An exact repetition of the data below, without images, is the expected answer.

## GIVEN DATA:
□ □ □ □ □
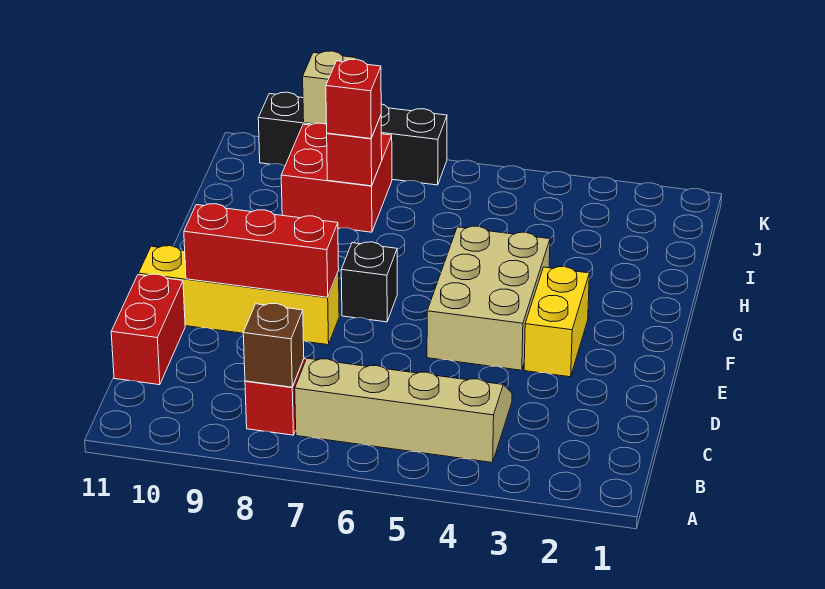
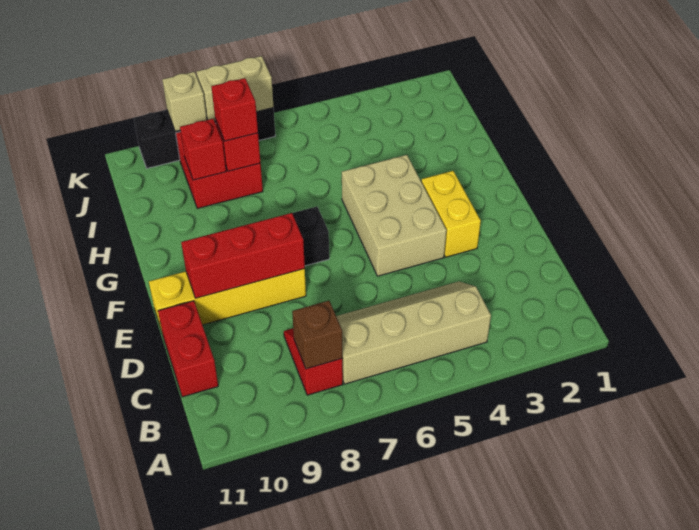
none -> red brick I9 level 2
none -> tan brick K7:K8 level 2

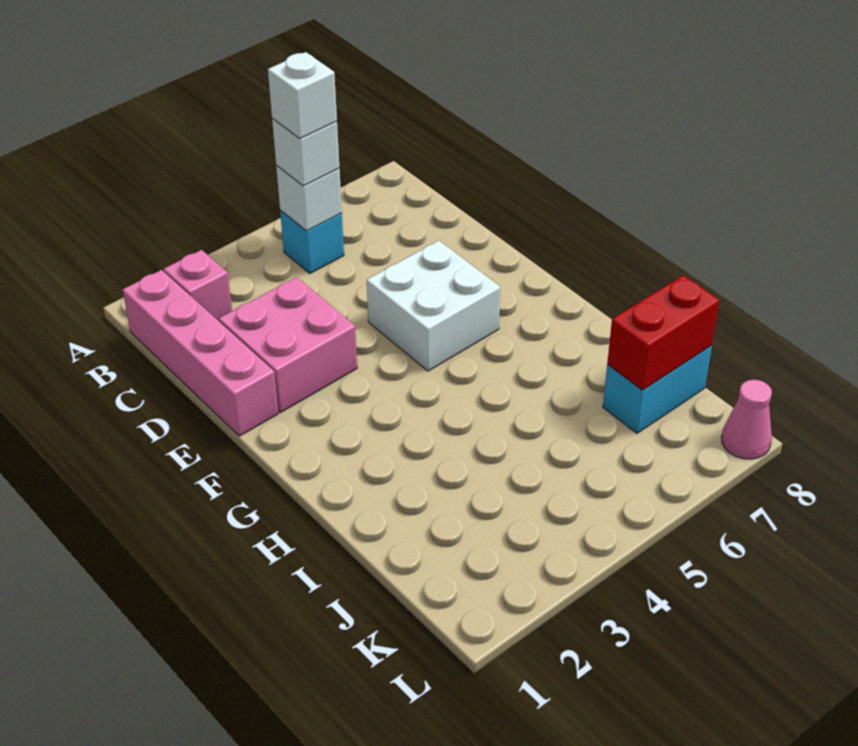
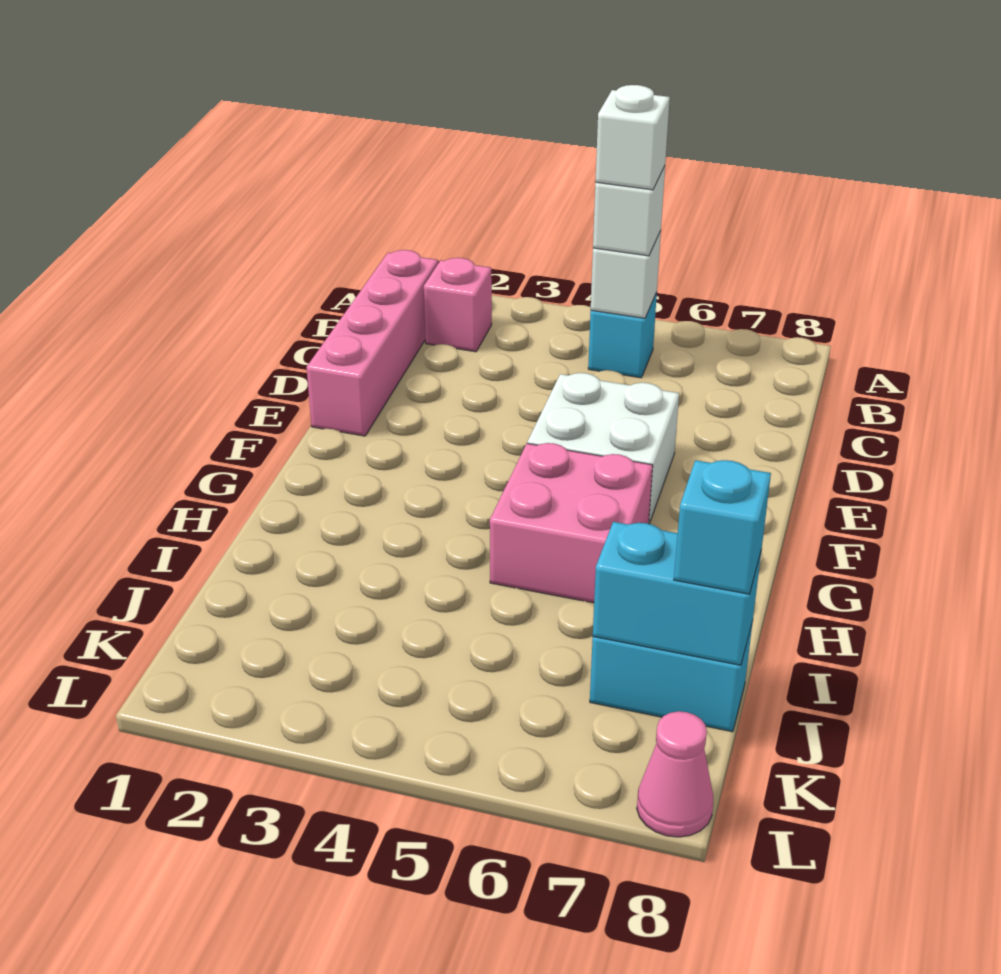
pink brick D2:E3 level 1 -> pink brick G5:H6 level 1
red brick J7:J8 level 2 -> cyan brick J7:J8 level 2
none -> cyan brick J8 level 3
□ □ □ □ □
## TASK SOLUTION:
none -> red brick I9 level 2
none -> tan brick K7:K8 level 2

pink brick D2:E3 level 1 -> pink brick G5:H6 level 1
red brick J7:J8 level 2 -> cyan brick J7:J8 level 2
none -> cyan brick J8 level 3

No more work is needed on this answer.